Work task:
Reproduce every entry below exactly, minus the pictures.

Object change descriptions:
____

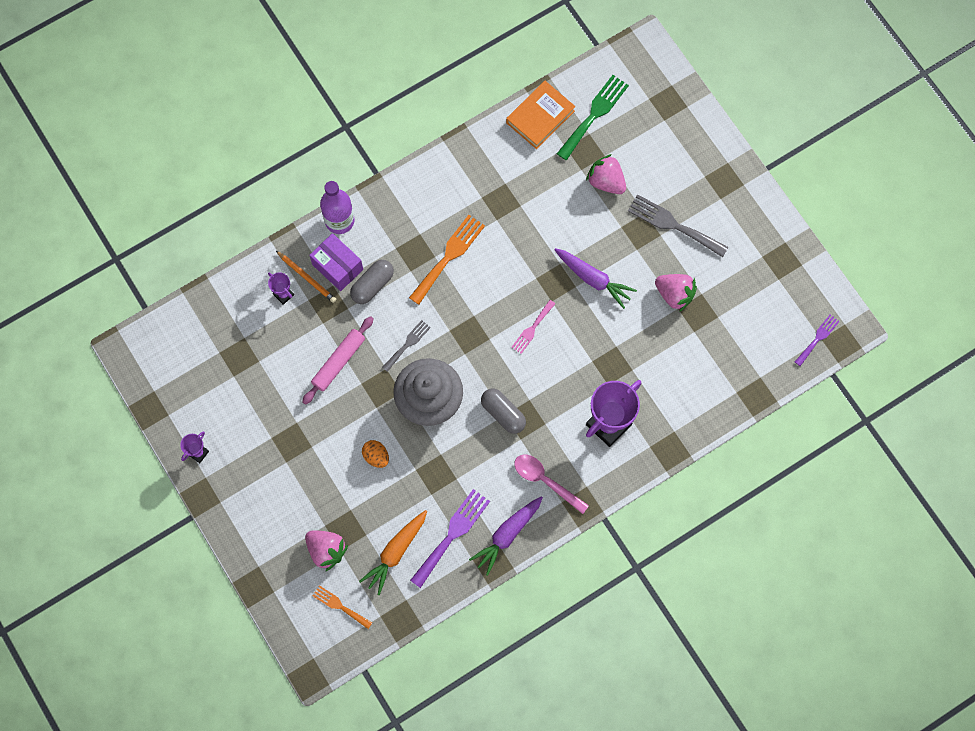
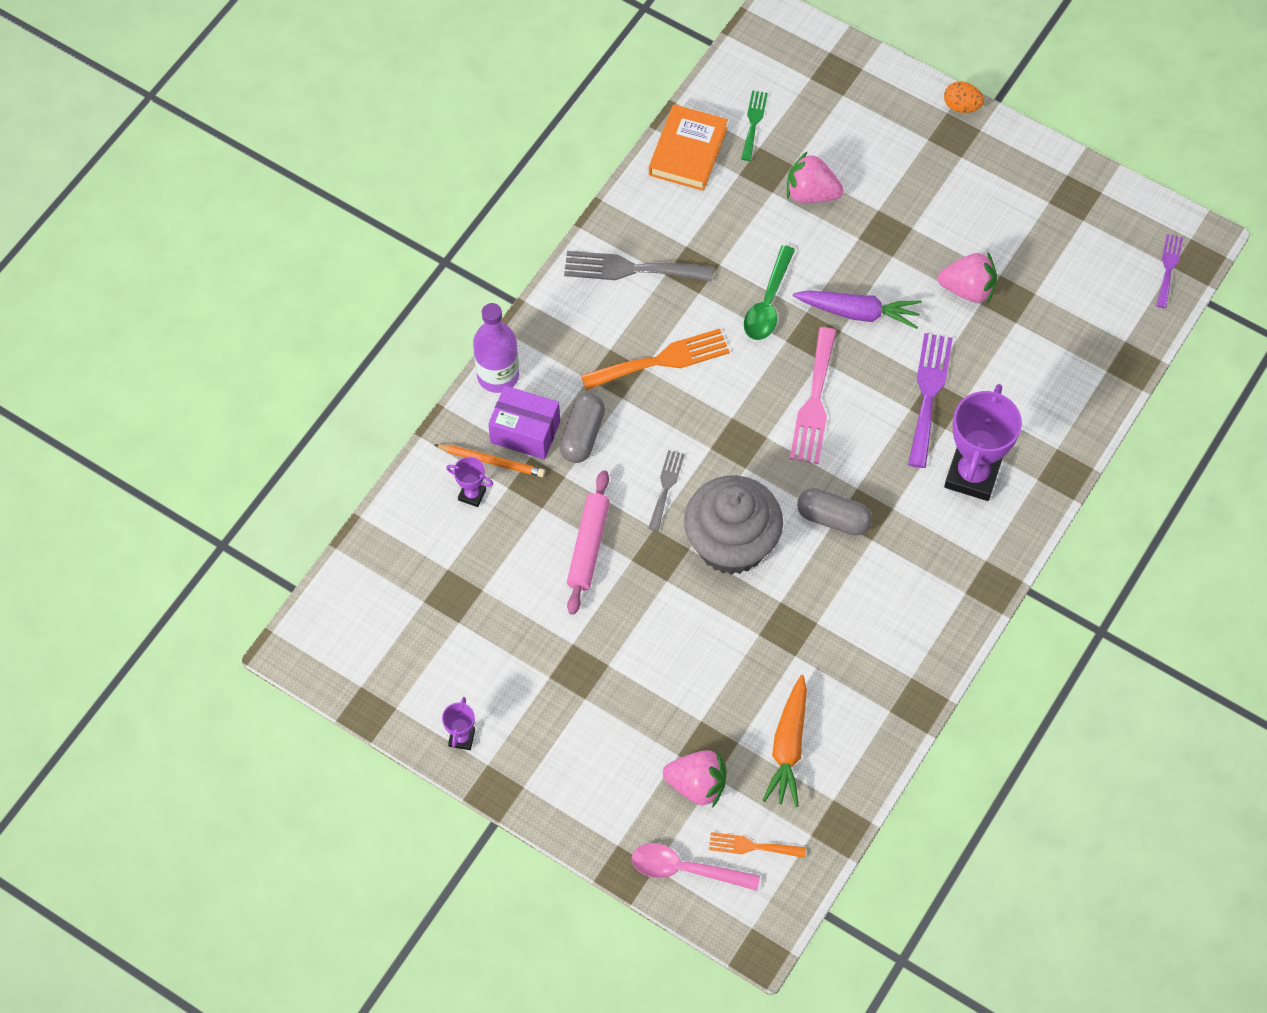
camera: 25 degrees left, 10 degrees down
(376, 456) = (699, 640): orange egg -> orange egg (961, 106)
(449, 256) = (662, 360): orange fork -> orange fork turned 60 degrees clockwise
(452, 534) = (849, 693): purple fork -> purple fork (928, 394)
(507, 534) = (919, 661): purple carrot -> none
(532, 329) = (814, 402): pink fork -> pink fork, size x1.71
(538, 246) = (768, 303): none -> green spoon
(545, 481) = (931, 576): pink spoon -> pink spoon (685, 869)
(594, 114) = (753, 122): green fork -> green fork, size x0.58
(673, 225) = (921, 210): grey fork -> grey fork (630, 269)

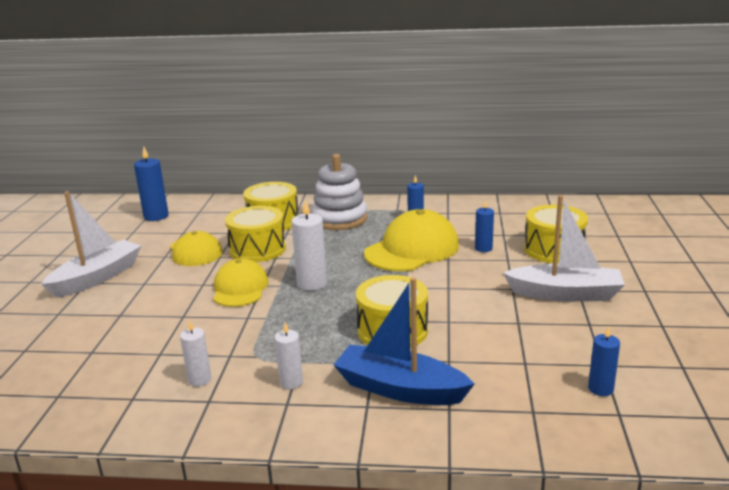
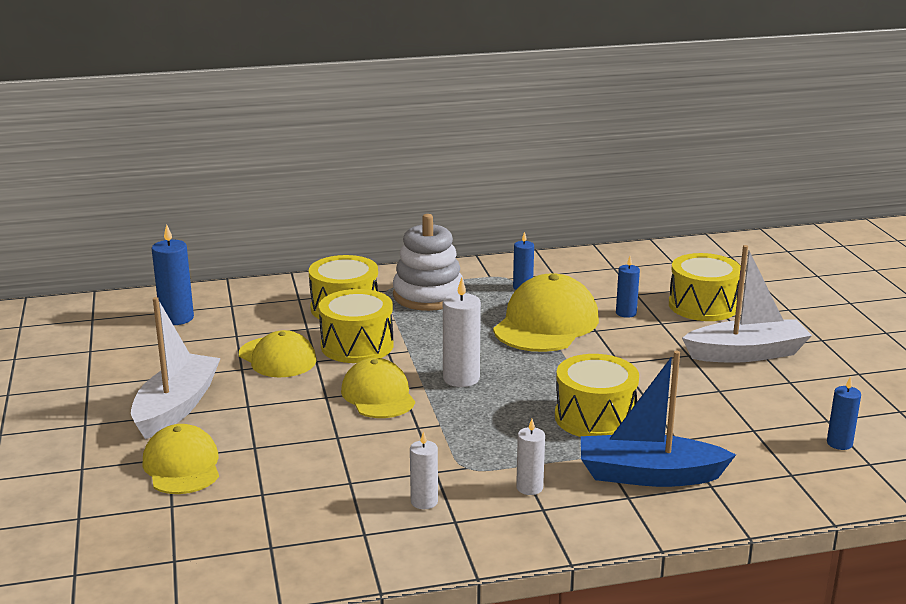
camera: 20 degrees left, 0 degrees up
(60, 321) = (182, 466): none -> yellow cap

____

Output of the task:
camera: 25 degrees left, 10 degrees down
(376, 456) = (699, 640): orange egg -> orange egg (961, 106)
(449, 256) = (662, 360): orange fork -> orange fork turned 60 degrees clockwise
(452, 534) = (849, 693): purple fork -> purple fork (928, 394)
(507, 534) = (919, 661): purple carrot -> none
(532, 329) = (814, 402): pink fork -> pink fork, size x1.71
(538, 246) = (768, 303): none -> green spoon
(545, 481) = (931, 576): pink spoon -> pink spoon (685, 869)
(594, 114) = (753, 122): green fork -> green fork, size x0.58
(673, 225) = (921, 210): grey fork -> grey fork (630, 269)

camera: 20 degrees left, 0 degrees up
(60, 321) = (182, 466): none -> yellow cap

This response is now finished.